## Required work
An exact copy of every entry is needed, without any of the pictures.

----- The data

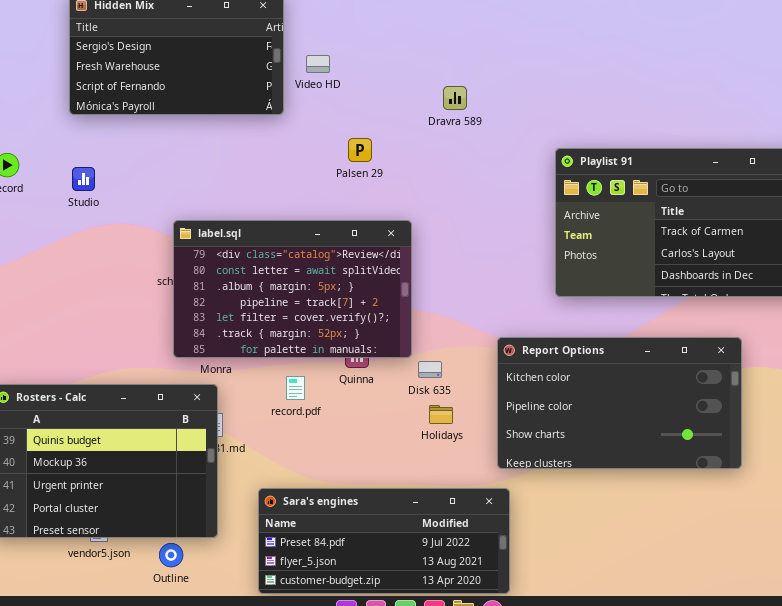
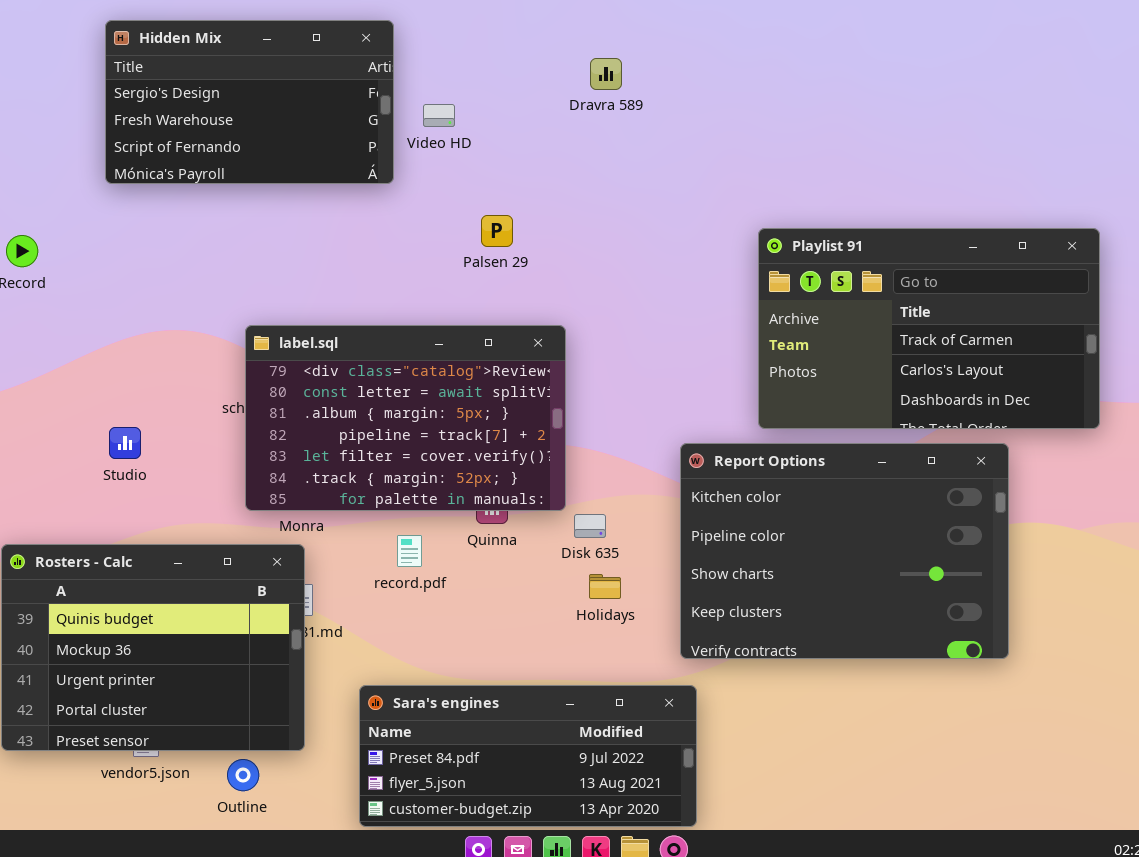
Dravra 589: [443,86,467,110] -> [590,58,622,90], moved
Studio: [72,167,95,191] -> [109,427,141,459], moved
Report Options: [497,337,742,469] -> [680,443,1009,659], resized

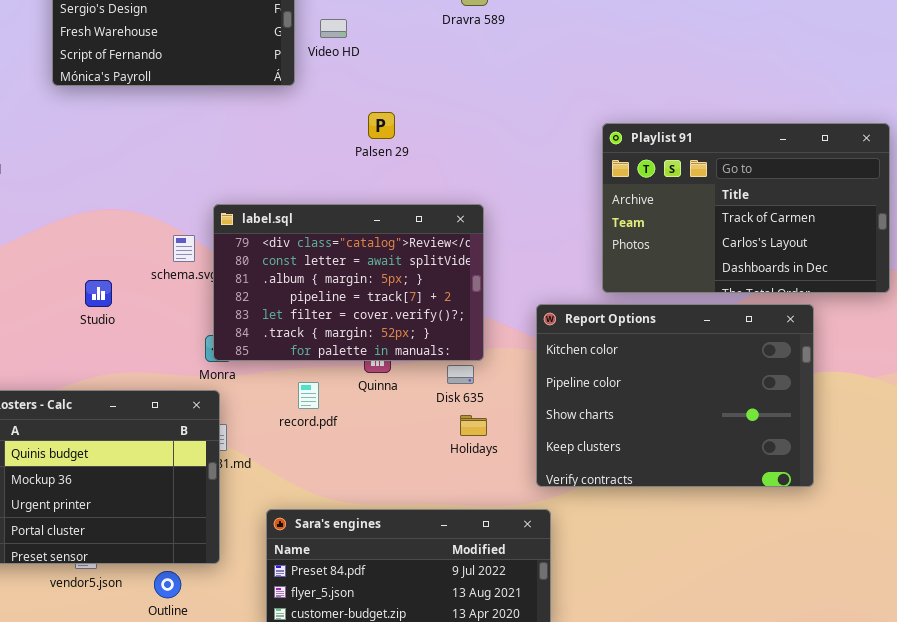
label.sql: [245,325,566,511] -> [213,204,484,361], moved
Studio: [109,427,141,459] -> [85,280,112,307], moved

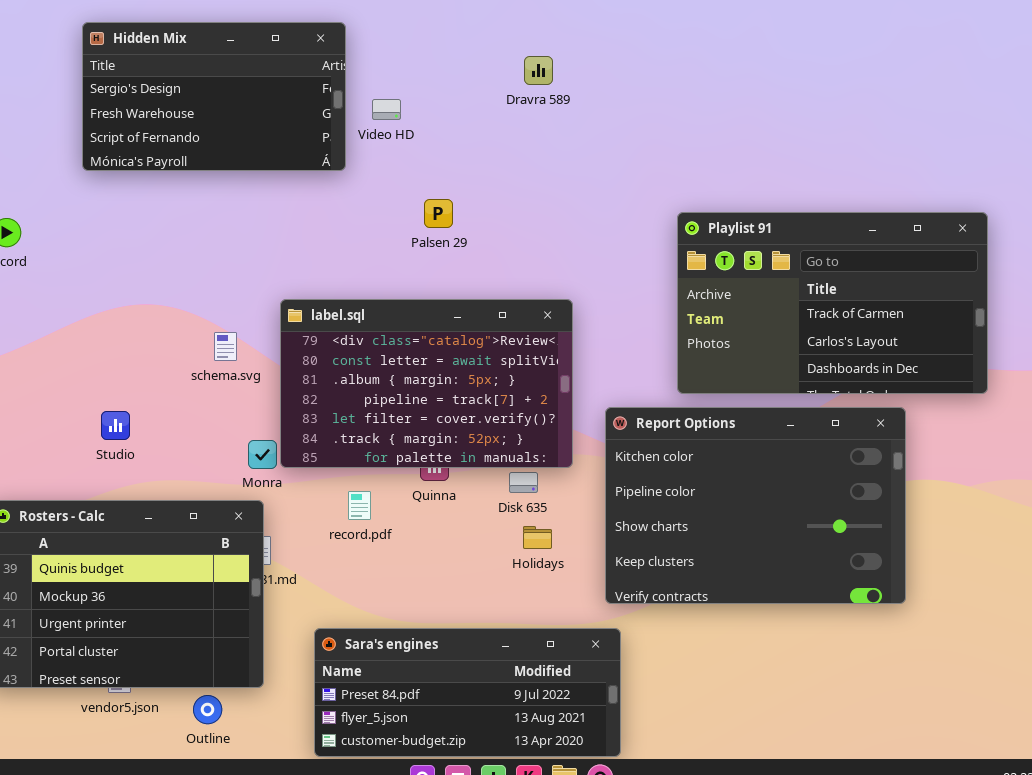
label.sql: [213,204,484,361] -> [280,299,573,468], moved
Studio: [85,280,112,307] -> [101,411,130,440], moved

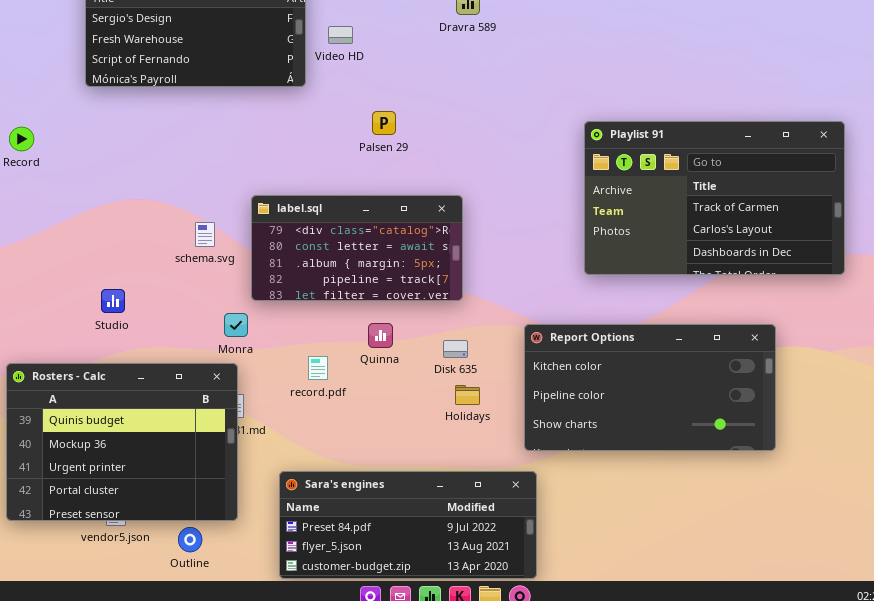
label.sql: [280,299,573,468] -> [251,195,463,301], resized
Report Options: [605,407,906,604] -> [524,324,776,451], resized

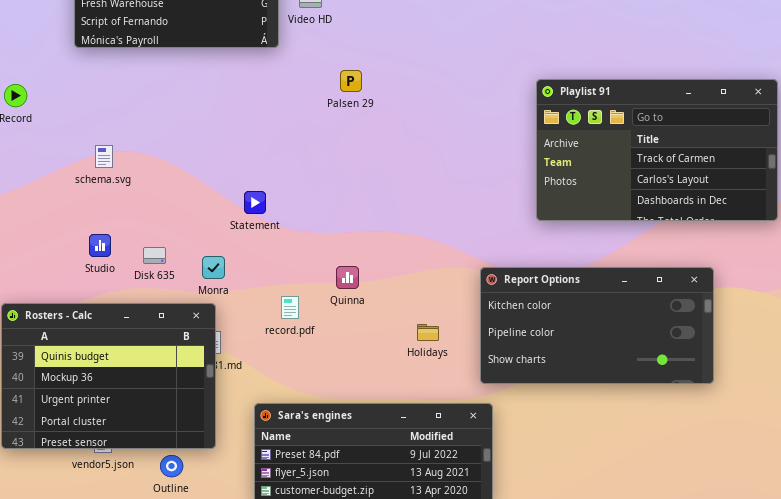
label.sql: [251,195,463,301] -> none, closed
schema.svg: [195,222,215,247] -> [95,145,113,168], moved
Disk 635: [443,340,468,358] -> [143,247,166,264], moved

----------

## Answer to this problem
Dravra 589: [443,86,467,110] -> [590,58,622,90], moved
Studio: [72,167,95,191] -> [109,427,141,459], moved
Report Options: [497,337,742,469] -> [680,443,1009,659], resized

label.sql: [245,325,566,511] -> [213,204,484,361], moved
Studio: [109,427,141,459] -> [85,280,112,307], moved

label.sql: [213,204,484,361] -> [280,299,573,468], moved
Studio: [85,280,112,307] -> [101,411,130,440], moved

label.sql: [280,299,573,468] -> [251,195,463,301], resized
Report Options: [605,407,906,604] -> [524,324,776,451], resized

label.sql: [251,195,463,301] -> none, closed
schema.svg: [195,222,215,247] -> [95,145,113,168], moved
Disk 635: [443,340,468,358] -> [143,247,166,264], moved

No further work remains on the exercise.